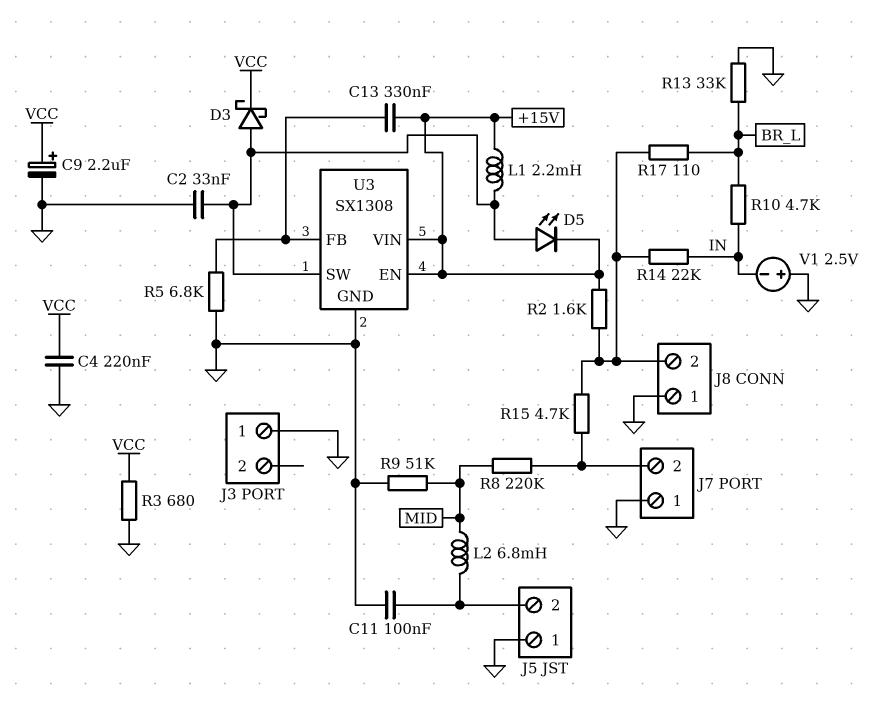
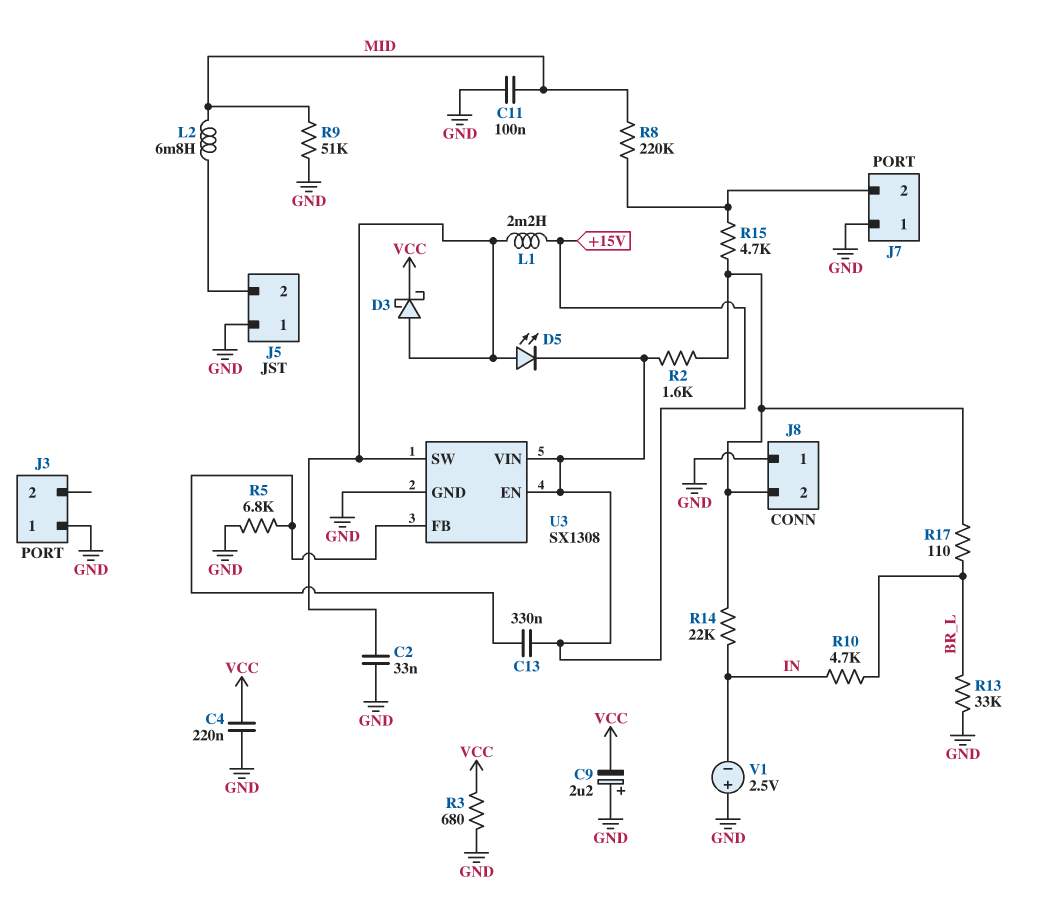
C9: 2.2uF (plus VCC, minus GND) -> 2.2uF (plus GND, minus VCC)
C11: 100nF (GND, J5/2) -> 100nF (GND, MID)

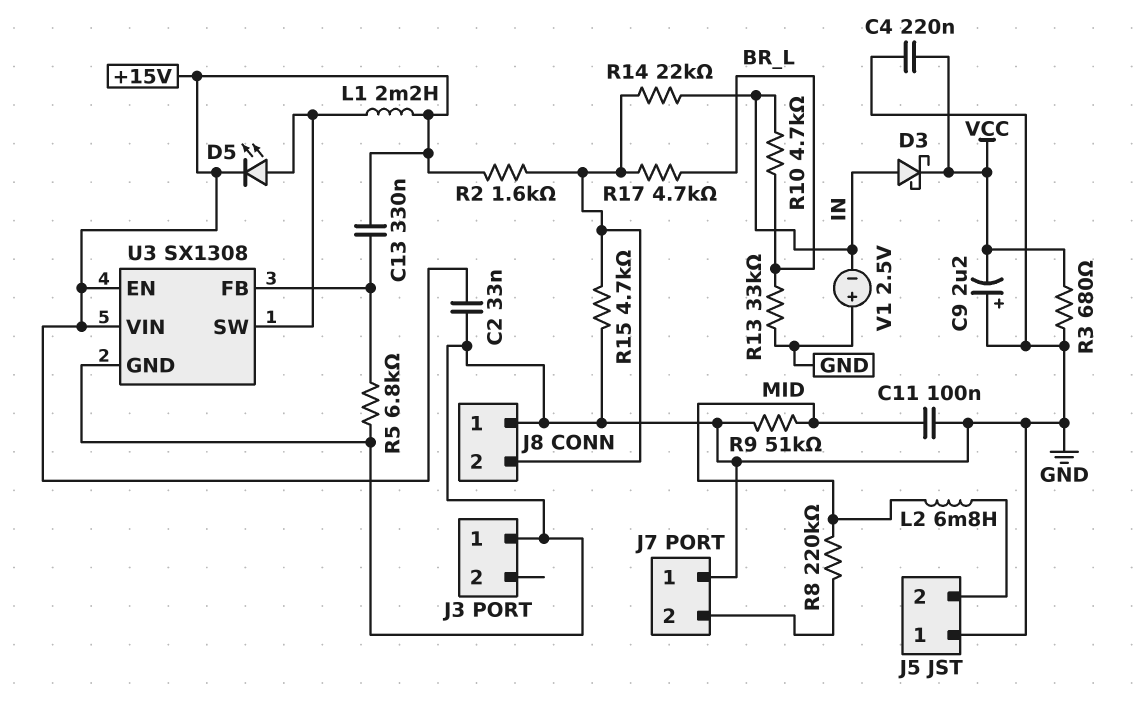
C2: 33nF (GND, U3/SW) -> 33nF (+15V, GND)
D3: schottky (A U3/SW, K VCC) -> schottky (A IN, K VCC)
R15: 4.7k (J7/2, J8/2) -> 4.7k (GND, J8/2)
R17: 110 (BR_L, J8/2) -> 4.7k (BR_L, J8/2)

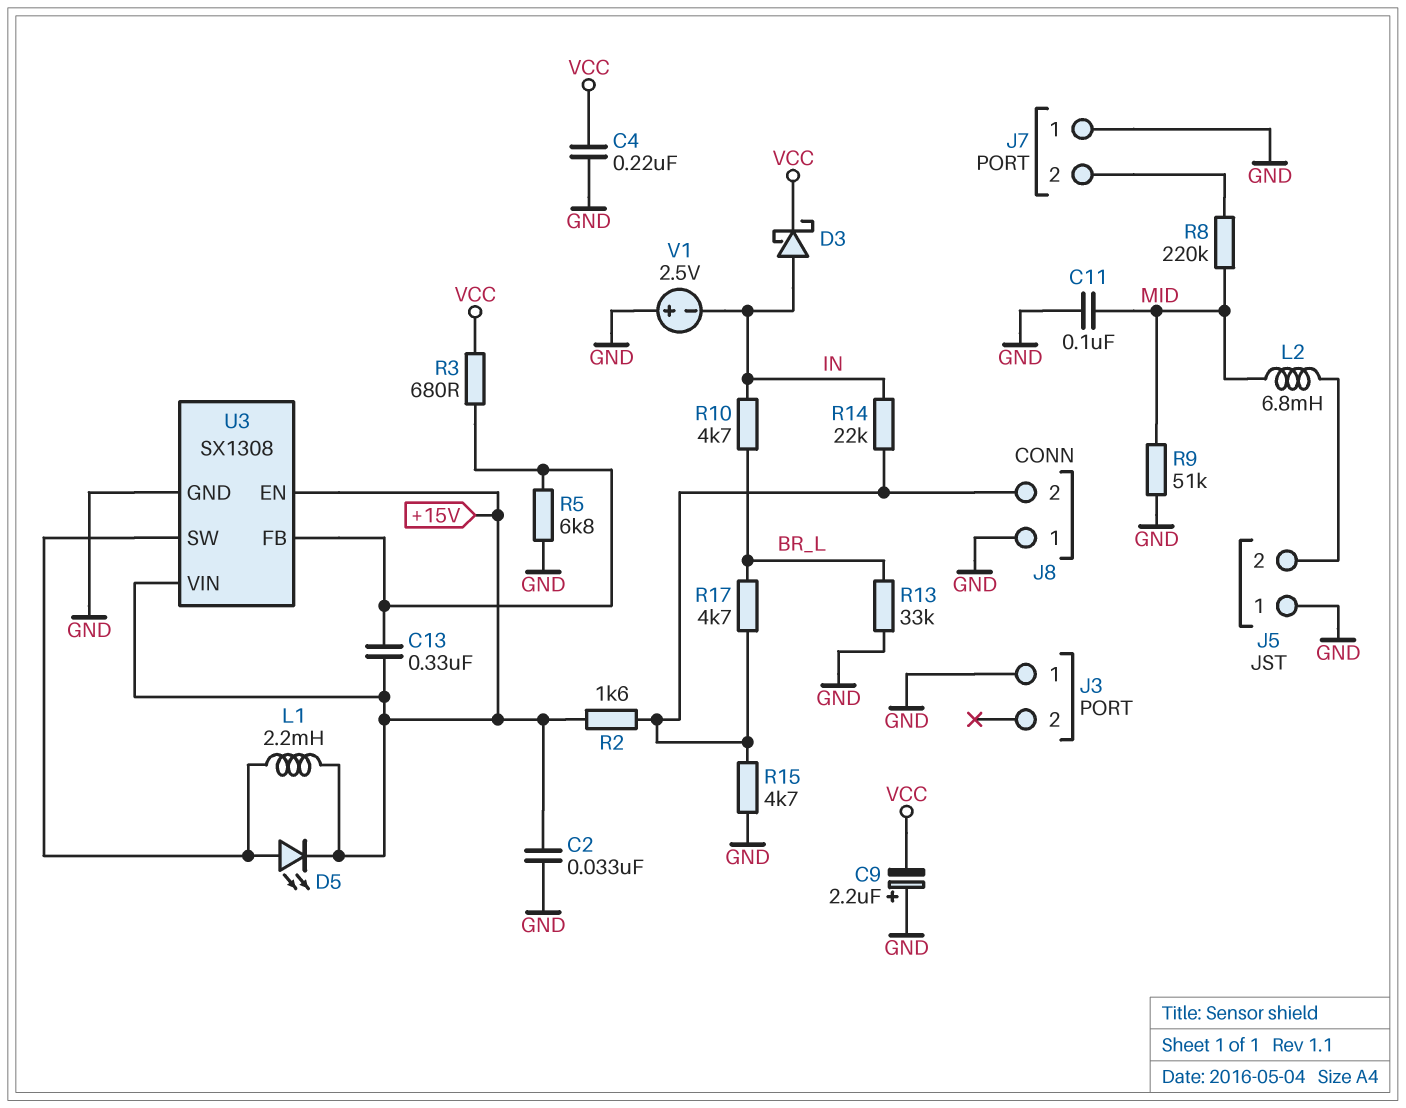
R3: 680 (GND, VCC) -> 680 (U3/FB, VCC)

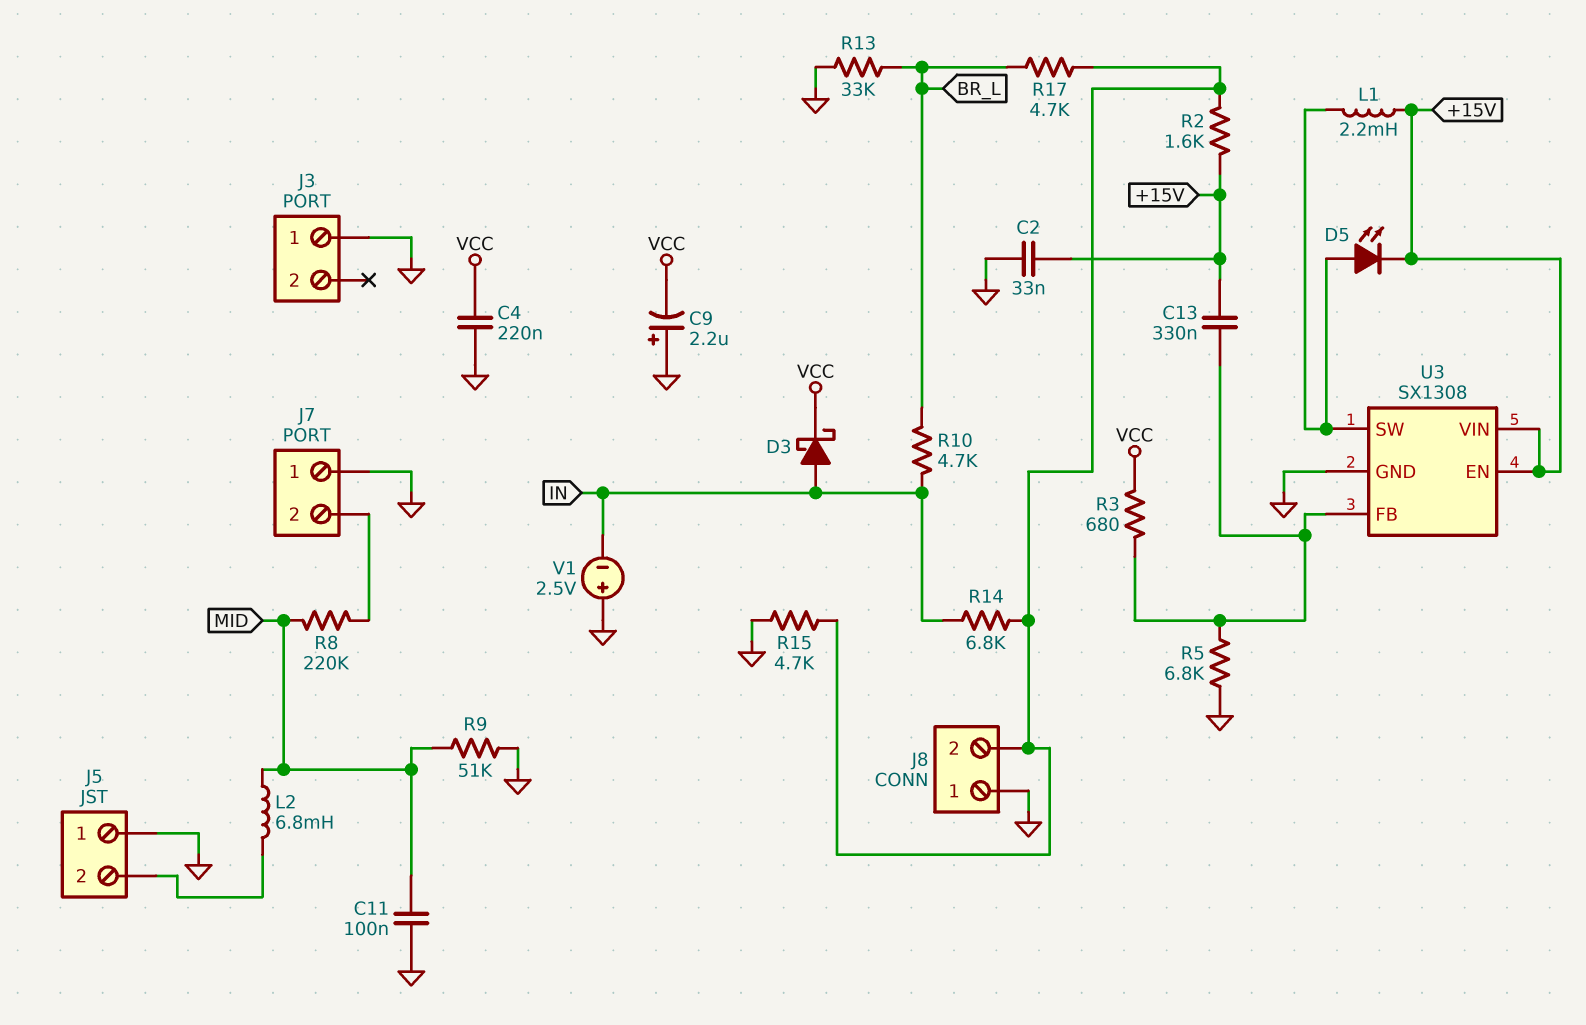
R14: 22k (IN, J8/2) -> 6.8k (IN, J8/2)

TASK STATEMENT
Each record above is to be restated exactly, with its pictures removed from the copy.

EXERCISE SOLUTION
C9: 2.2uF (plus VCC, minus GND) -> 2.2uF (plus GND, minus VCC)
C11: 100nF (GND, J5/2) -> 100nF (GND, MID)

C2: 33nF (GND, U3/SW) -> 33nF (+15V, GND)
D3: schottky (A U3/SW, K VCC) -> schottky (A IN, K VCC)
R15: 4.7k (J7/2, J8/2) -> 4.7k (GND, J8/2)
R17: 110 (BR_L, J8/2) -> 4.7k (BR_L, J8/2)

R3: 680 (GND, VCC) -> 680 (U3/FB, VCC)

R14: 22k (IN, J8/2) -> 6.8k (IN, J8/2)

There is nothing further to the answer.